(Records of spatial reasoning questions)
####################

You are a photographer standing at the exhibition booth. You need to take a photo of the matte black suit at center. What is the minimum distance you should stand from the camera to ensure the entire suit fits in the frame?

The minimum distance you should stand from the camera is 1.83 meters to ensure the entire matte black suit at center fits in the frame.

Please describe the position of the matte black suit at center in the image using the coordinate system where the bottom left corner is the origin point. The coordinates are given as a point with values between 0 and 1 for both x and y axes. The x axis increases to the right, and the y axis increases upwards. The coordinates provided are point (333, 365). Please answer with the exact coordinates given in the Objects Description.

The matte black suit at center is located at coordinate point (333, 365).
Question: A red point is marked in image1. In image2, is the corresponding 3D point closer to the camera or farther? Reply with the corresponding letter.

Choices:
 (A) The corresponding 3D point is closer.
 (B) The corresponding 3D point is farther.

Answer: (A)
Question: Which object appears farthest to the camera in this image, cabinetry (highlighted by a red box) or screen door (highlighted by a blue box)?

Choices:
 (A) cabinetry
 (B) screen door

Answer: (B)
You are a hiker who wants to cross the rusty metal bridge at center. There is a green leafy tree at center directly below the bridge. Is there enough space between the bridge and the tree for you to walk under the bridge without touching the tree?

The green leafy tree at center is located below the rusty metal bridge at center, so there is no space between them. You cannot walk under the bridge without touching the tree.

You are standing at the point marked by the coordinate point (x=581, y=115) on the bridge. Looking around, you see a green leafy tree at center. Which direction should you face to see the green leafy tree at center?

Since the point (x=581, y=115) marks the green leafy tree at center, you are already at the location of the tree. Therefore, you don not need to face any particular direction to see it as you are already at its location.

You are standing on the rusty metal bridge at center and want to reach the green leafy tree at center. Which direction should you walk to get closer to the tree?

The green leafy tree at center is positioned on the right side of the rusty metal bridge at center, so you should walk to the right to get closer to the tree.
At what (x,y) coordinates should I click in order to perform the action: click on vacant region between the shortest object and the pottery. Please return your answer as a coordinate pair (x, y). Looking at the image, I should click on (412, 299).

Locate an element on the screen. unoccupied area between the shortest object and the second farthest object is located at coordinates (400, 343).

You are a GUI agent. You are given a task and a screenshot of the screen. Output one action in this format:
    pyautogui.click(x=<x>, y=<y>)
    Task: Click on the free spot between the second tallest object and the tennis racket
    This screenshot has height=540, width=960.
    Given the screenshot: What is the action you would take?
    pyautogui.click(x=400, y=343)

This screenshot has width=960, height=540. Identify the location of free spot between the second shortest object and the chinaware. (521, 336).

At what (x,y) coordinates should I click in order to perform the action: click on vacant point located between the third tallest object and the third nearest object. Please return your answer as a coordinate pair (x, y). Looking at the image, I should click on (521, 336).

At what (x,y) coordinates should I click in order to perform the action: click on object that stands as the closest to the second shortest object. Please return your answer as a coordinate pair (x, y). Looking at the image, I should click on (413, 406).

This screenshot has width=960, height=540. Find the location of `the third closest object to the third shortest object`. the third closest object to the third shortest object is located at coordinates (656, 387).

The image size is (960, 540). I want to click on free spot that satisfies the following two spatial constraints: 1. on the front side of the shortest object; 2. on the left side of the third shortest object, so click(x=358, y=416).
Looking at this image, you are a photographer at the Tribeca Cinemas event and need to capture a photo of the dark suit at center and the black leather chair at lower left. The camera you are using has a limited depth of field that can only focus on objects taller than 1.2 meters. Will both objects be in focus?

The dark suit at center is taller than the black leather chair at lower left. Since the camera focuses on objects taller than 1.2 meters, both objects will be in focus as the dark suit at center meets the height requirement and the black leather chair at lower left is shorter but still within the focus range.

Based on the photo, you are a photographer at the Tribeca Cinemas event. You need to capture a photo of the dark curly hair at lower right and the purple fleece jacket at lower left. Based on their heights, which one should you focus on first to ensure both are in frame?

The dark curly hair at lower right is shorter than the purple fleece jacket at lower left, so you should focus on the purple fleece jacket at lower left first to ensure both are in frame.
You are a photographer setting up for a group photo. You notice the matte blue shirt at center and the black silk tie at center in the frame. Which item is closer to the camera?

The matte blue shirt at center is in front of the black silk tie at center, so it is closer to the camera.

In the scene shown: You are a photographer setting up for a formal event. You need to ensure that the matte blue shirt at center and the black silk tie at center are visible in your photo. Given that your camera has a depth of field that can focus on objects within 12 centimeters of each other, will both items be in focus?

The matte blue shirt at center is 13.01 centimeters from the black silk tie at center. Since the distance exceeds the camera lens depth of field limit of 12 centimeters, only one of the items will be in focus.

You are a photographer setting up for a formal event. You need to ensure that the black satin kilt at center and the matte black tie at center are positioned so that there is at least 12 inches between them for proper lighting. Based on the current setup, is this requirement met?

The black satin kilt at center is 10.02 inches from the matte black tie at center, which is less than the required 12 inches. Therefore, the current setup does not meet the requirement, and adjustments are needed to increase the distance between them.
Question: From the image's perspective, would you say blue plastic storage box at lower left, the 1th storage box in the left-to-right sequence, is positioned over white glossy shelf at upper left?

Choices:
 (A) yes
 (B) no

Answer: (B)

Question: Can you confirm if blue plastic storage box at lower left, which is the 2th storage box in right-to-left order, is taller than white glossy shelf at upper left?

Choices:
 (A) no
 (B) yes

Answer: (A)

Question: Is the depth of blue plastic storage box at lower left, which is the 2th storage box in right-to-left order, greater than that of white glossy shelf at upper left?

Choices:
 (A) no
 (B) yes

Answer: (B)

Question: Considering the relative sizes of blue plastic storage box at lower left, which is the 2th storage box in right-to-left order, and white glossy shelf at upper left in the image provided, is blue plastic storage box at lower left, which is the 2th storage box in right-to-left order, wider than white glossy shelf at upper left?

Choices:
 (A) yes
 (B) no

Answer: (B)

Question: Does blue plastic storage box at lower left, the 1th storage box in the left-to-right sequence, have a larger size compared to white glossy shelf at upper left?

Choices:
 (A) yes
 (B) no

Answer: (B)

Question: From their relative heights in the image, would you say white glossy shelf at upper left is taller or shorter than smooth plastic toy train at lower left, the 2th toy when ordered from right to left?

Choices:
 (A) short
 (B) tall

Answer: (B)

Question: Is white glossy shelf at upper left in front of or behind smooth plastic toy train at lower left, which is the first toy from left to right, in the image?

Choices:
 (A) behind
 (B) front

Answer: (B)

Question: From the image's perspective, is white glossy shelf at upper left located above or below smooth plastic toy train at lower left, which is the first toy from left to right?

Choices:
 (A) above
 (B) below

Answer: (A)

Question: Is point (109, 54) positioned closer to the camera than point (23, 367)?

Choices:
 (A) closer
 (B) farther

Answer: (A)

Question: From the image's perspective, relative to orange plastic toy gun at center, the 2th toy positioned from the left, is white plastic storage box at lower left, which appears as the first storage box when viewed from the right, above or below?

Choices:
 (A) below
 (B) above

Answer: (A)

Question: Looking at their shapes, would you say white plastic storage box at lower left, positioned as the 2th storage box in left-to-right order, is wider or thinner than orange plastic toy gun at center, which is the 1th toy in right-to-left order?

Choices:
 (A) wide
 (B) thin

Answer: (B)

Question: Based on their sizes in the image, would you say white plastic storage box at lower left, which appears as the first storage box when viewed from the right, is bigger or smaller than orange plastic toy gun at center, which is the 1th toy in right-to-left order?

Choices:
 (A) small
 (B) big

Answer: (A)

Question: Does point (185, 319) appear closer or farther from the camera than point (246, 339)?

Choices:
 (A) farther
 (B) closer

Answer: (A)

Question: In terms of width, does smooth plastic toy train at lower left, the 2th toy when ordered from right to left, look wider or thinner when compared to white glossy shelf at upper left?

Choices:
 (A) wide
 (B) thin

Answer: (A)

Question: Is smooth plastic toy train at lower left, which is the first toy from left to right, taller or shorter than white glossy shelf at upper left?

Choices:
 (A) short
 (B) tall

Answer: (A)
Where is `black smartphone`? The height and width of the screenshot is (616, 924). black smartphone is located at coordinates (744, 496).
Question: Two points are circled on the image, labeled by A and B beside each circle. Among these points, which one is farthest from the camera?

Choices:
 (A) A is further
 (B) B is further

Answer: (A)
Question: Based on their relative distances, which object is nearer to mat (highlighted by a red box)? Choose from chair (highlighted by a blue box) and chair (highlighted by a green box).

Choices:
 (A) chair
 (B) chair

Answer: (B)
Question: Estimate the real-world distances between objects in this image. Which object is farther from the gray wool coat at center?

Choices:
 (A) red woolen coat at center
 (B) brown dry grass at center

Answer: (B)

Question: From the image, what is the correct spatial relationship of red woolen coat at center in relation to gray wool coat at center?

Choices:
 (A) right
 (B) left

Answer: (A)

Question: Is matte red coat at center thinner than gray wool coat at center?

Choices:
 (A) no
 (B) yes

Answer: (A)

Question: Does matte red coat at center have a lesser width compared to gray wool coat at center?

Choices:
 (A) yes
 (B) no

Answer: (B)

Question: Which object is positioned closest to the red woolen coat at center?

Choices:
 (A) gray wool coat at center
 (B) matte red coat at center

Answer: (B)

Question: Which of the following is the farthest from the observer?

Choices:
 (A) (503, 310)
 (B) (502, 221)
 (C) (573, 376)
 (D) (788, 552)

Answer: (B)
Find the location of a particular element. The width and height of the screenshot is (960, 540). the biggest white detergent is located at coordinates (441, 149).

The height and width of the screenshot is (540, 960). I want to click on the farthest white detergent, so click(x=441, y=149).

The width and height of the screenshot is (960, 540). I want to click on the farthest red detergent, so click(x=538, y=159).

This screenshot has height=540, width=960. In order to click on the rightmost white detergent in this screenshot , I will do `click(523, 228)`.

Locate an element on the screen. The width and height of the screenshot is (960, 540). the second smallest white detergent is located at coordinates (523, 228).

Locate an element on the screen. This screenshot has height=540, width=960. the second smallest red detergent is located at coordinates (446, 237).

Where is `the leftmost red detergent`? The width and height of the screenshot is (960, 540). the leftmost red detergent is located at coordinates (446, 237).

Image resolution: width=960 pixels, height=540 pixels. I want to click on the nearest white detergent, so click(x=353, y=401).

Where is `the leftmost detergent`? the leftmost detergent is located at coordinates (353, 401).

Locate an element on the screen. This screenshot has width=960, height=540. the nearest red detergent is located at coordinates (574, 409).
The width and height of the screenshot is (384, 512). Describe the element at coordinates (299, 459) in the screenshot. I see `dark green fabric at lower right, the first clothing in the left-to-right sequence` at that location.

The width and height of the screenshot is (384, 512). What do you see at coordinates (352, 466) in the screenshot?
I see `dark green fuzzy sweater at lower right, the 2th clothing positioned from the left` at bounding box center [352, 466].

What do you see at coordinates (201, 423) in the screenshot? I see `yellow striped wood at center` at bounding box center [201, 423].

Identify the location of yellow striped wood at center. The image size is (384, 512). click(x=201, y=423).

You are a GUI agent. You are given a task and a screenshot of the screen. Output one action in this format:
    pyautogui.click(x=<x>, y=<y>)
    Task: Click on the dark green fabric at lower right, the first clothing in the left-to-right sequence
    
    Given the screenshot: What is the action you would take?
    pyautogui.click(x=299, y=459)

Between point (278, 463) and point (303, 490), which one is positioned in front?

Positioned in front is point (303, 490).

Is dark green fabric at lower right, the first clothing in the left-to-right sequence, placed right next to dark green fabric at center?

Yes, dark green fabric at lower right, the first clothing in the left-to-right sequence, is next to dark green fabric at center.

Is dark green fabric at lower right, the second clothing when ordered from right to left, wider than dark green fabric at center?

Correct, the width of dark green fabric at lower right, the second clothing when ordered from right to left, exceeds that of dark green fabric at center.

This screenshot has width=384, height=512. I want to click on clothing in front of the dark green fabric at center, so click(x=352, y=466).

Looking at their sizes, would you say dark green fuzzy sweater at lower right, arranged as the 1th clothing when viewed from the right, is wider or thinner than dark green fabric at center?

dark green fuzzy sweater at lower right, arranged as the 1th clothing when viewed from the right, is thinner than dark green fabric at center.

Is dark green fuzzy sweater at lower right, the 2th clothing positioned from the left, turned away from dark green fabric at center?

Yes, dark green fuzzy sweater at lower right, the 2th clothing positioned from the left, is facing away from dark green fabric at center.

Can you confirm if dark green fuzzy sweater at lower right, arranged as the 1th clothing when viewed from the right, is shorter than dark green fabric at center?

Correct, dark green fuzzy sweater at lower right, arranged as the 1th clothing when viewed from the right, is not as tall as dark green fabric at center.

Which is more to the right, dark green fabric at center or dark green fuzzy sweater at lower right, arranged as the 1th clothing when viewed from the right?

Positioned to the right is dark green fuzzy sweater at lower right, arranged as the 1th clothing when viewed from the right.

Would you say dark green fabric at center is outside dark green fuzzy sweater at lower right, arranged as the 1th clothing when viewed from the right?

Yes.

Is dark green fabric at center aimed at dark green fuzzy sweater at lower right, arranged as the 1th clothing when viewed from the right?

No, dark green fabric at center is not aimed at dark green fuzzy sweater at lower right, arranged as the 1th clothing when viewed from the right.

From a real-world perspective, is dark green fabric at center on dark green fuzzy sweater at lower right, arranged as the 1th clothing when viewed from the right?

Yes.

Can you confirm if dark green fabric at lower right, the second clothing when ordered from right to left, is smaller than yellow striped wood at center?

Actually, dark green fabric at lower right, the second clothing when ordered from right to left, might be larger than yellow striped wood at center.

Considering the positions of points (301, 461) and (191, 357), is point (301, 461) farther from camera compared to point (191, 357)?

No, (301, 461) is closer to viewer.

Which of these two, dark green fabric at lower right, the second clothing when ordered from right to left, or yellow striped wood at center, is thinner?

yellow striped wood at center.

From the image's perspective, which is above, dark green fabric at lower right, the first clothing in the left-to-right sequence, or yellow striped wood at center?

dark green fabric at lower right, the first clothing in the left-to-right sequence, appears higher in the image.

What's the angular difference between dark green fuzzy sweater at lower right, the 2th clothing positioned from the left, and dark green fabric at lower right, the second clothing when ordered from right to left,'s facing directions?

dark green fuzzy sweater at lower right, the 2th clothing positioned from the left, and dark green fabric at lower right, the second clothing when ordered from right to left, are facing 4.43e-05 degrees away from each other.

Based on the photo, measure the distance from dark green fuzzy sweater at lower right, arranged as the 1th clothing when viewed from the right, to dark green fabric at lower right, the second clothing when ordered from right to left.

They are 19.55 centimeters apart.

####################

» **What is asked**
Present the lines of the entries above as a Markdown table with the columns Row and Line, running from the start of the entries up to and including the line with "(B) screen door". Leave out blank lines.

» **Completed exercise**
| Row | Line |
|---|---|
| 1 | You are a photographer standing at the exhibition booth. You need to take a photo of the matte black suit at center. What is the minimum distance you should stand from the camera to ensure the entire suit fits in the frame? |
| 2 | The minimum distance you should stand from the camera is 1.83 meters to ensure the entire matte black suit at center fits in the frame. |
| 3 | Please describe the position of the matte black suit at center in the image using the coordinate system where the bottom left corner is the origin point. The coordinates are given as a point with values between 0 and 1 for both x and y axes. The x axis increases to the right, and the y axis increases upwards. The coordinates provided are point (333, 365). Please answer with the exact coordinates given in the Objects Description. |
| 4 | The matte black suit at center is located at coordinate point (333, 365). |
| 5 | Question: A red point is marked in image1. In image2, is the corresponding 3D point closer to the camera or farther? Reply with the corresponding letter. |
| 6 | Choices: |
| 7 |  (A) The corresponding 3D point is closer. |
| 8 |  (B) The corresponding 3D point is farther. |
| 9 | Answer: (A) |
| 10 | Question: Which object appears farthest to the camera in this image, cabinetry (highlighted by a red box) or screen door (highlighted by a blue box)? |
| 11 | Choices: |
| 12 |  (A) cabinetry |
| 13 |  (B) screen door |